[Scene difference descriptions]

┏━━

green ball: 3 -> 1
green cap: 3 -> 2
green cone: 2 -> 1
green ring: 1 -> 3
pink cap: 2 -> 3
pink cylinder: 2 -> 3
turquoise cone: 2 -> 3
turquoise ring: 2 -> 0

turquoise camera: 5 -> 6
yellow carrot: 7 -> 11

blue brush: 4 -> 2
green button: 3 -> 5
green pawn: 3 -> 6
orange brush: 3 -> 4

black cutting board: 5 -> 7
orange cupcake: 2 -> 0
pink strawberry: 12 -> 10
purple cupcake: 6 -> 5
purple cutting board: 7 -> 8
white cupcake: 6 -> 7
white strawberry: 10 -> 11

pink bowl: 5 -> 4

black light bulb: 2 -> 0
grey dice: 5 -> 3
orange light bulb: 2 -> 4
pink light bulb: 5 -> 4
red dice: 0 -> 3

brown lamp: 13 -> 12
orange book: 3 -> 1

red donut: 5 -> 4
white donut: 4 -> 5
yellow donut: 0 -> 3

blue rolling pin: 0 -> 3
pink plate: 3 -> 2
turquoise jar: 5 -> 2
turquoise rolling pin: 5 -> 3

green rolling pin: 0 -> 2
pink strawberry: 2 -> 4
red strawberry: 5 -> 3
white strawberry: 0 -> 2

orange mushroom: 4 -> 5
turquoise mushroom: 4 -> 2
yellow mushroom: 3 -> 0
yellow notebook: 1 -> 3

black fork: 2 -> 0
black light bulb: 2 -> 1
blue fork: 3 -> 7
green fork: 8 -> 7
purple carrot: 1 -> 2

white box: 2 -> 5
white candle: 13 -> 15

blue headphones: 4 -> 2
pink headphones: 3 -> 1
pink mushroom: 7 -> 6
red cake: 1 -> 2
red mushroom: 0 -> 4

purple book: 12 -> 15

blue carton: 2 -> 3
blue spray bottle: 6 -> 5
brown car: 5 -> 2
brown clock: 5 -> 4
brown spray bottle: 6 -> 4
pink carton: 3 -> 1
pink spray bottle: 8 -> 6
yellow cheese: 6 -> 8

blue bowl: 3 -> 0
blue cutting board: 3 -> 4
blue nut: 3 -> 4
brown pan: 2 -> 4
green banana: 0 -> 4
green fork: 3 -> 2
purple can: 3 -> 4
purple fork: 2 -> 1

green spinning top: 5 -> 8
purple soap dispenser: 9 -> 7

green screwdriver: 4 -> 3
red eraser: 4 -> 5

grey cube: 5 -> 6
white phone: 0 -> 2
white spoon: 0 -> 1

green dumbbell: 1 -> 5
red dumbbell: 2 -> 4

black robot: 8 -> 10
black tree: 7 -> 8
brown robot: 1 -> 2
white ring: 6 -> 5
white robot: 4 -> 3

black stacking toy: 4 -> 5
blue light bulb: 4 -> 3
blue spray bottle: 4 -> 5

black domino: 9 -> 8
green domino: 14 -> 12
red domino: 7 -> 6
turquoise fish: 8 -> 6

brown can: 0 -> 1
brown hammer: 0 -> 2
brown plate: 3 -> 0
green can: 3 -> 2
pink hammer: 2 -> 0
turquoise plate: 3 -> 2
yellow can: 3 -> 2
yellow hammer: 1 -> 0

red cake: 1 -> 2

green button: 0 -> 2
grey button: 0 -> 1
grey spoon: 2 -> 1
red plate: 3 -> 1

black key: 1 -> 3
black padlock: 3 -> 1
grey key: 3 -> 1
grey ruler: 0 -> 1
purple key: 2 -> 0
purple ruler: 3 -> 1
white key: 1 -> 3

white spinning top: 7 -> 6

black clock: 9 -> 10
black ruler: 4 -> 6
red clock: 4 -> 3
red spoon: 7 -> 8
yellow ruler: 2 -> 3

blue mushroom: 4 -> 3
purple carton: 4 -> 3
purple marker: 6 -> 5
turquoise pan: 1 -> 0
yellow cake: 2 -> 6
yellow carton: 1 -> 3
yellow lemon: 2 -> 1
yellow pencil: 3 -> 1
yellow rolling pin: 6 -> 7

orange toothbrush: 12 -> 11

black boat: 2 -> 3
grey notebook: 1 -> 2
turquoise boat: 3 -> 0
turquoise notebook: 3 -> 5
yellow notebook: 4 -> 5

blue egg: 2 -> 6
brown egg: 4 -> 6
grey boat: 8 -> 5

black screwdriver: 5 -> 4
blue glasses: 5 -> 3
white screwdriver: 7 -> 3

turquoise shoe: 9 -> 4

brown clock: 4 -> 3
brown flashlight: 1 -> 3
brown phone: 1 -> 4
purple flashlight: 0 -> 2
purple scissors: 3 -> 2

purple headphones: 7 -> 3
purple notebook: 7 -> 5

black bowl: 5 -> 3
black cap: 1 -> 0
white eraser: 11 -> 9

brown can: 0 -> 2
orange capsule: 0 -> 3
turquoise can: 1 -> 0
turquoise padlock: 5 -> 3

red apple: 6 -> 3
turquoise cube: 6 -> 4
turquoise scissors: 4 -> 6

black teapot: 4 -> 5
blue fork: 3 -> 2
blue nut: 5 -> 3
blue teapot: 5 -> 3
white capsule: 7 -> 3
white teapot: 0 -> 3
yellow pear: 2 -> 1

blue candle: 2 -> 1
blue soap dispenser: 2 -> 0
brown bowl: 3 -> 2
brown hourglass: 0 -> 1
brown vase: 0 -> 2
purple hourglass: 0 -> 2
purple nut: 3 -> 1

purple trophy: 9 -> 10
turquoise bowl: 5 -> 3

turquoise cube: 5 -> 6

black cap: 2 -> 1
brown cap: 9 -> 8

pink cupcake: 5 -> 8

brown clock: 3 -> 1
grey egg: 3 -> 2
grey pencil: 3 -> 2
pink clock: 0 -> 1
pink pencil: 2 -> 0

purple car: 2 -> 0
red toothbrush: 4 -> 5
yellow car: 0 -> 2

┗━━

» **ASSIGNED TASK**
Without dropping a single line, output the records above exactly.

» **RESPONSE TO THE EXERCISE**
green ball: 3 -> 1
green cap: 3 -> 2
green cone: 2 -> 1
green ring: 1 -> 3
pink cap: 2 -> 3
pink cylinder: 2 -> 3
turquoise cone: 2 -> 3
turquoise ring: 2 -> 0

turquoise camera: 5 -> 6
yellow carrot: 7 -> 11

blue brush: 4 -> 2
green button: 3 -> 5
green pawn: 3 -> 6
orange brush: 3 -> 4

black cutting board: 5 -> 7
orange cupcake: 2 -> 0
pink strawberry: 12 -> 10
purple cupcake: 6 -> 5
purple cutting board: 7 -> 8
white cupcake: 6 -> 7
white strawberry: 10 -> 11

pink bowl: 5 -> 4

black light bulb: 2 -> 0
grey dice: 5 -> 3
orange light bulb: 2 -> 4
pink light bulb: 5 -> 4
red dice: 0 -> 3

brown lamp: 13 -> 12
orange book: 3 -> 1

red donut: 5 -> 4
white donut: 4 -> 5
yellow donut: 0 -> 3

blue rolling pin: 0 -> 3
pink plate: 3 -> 2
turquoise jar: 5 -> 2
turquoise rolling pin: 5 -> 3

green rolling pin: 0 -> 2
pink strawberry: 2 -> 4
red strawberry: 5 -> 3
white strawberry: 0 -> 2

orange mushroom: 4 -> 5
turquoise mushroom: 4 -> 2
yellow mushroom: 3 -> 0
yellow notebook: 1 -> 3

black fork: 2 -> 0
black light bulb: 2 -> 1
blue fork: 3 -> 7
green fork: 8 -> 7
purple carrot: 1 -> 2

white box: 2 -> 5
white candle: 13 -> 15

blue headphones: 4 -> 2
pink headphones: 3 -> 1
pink mushroom: 7 -> 6
red cake: 1 -> 2
red mushroom: 0 -> 4

purple book: 12 -> 15

blue carton: 2 -> 3
blue spray bottle: 6 -> 5
brown car: 5 -> 2
brown clock: 5 -> 4
brown spray bottle: 6 -> 4
pink carton: 3 -> 1
pink spray bottle: 8 -> 6
yellow cheese: 6 -> 8

blue bowl: 3 -> 0
blue cutting board: 3 -> 4
blue nut: 3 -> 4
brown pan: 2 -> 4
green banana: 0 -> 4
green fork: 3 -> 2
purple can: 3 -> 4
purple fork: 2 -> 1

green spinning top: 5 -> 8
purple soap dispenser: 9 -> 7

green screwdriver: 4 -> 3
red eraser: 4 -> 5

grey cube: 5 -> 6
white phone: 0 -> 2
white spoon: 0 -> 1

green dumbbell: 1 -> 5
red dumbbell: 2 -> 4

black robot: 8 -> 10
black tree: 7 -> 8
brown robot: 1 -> 2
white ring: 6 -> 5
white robot: 4 -> 3

black stacking toy: 4 -> 5
blue light bulb: 4 -> 3
blue spray bottle: 4 -> 5

black domino: 9 -> 8
green domino: 14 -> 12
red domino: 7 -> 6
turquoise fish: 8 -> 6

brown can: 0 -> 1
brown hammer: 0 -> 2
brown plate: 3 -> 0
green can: 3 -> 2
pink hammer: 2 -> 0
turquoise plate: 3 -> 2
yellow can: 3 -> 2
yellow hammer: 1 -> 0

red cake: 1 -> 2

green button: 0 -> 2
grey button: 0 -> 1
grey spoon: 2 -> 1
red plate: 3 -> 1

black key: 1 -> 3
black padlock: 3 -> 1
grey key: 3 -> 1
grey ruler: 0 -> 1
purple key: 2 -> 0
purple ruler: 3 -> 1
white key: 1 -> 3

white spinning top: 7 -> 6

black clock: 9 -> 10
black ruler: 4 -> 6
red clock: 4 -> 3
red spoon: 7 -> 8
yellow ruler: 2 -> 3

blue mushroom: 4 -> 3
purple carton: 4 -> 3
purple marker: 6 -> 5
turquoise pan: 1 -> 0
yellow cake: 2 -> 6
yellow carton: 1 -> 3
yellow lemon: 2 -> 1
yellow pencil: 3 -> 1
yellow rolling pin: 6 -> 7

orange toothbrush: 12 -> 11

black boat: 2 -> 3
grey notebook: 1 -> 2
turquoise boat: 3 -> 0
turquoise notebook: 3 -> 5
yellow notebook: 4 -> 5

blue egg: 2 -> 6
brown egg: 4 -> 6
grey boat: 8 -> 5

black screwdriver: 5 -> 4
blue glasses: 5 -> 3
white screwdriver: 7 -> 3

turquoise shoe: 9 -> 4

brown clock: 4 -> 3
brown flashlight: 1 -> 3
brown phone: 1 -> 4
purple flashlight: 0 -> 2
purple scissors: 3 -> 2

purple headphones: 7 -> 3
purple notebook: 7 -> 5

black bowl: 5 -> 3
black cap: 1 -> 0
white eraser: 11 -> 9

brown can: 0 -> 2
orange capsule: 0 -> 3
turquoise can: 1 -> 0
turquoise padlock: 5 -> 3

red apple: 6 -> 3
turquoise cube: 6 -> 4
turquoise scissors: 4 -> 6

black teapot: 4 -> 5
blue fork: 3 -> 2
blue nut: 5 -> 3
blue teapot: 5 -> 3
white capsule: 7 -> 3
white teapot: 0 -> 3
yellow pear: 2 -> 1

blue candle: 2 -> 1
blue soap dispenser: 2 -> 0
brown bowl: 3 -> 2
brown hourglass: 0 -> 1
brown vase: 0 -> 2
purple hourglass: 0 -> 2
purple nut: 3 -> 1

purple trophy: 9 -> 10
turquoise bowl: 5 -> 3

turquoise cube: 5 -> 6

black cap: 2 -> 1
brown cap: 9 -> 8

pink cupcake: 5 -> 8

brown clock: 3 -> 1
grey egg: 3 -> 2
grey pencil: 3 -> 2
pink clock: 0 -> 1
pink pencil: 2 -> 0

purple car: 2 -> 0
red toothbrush: 4 -> 5
yellow car: 0 -> 2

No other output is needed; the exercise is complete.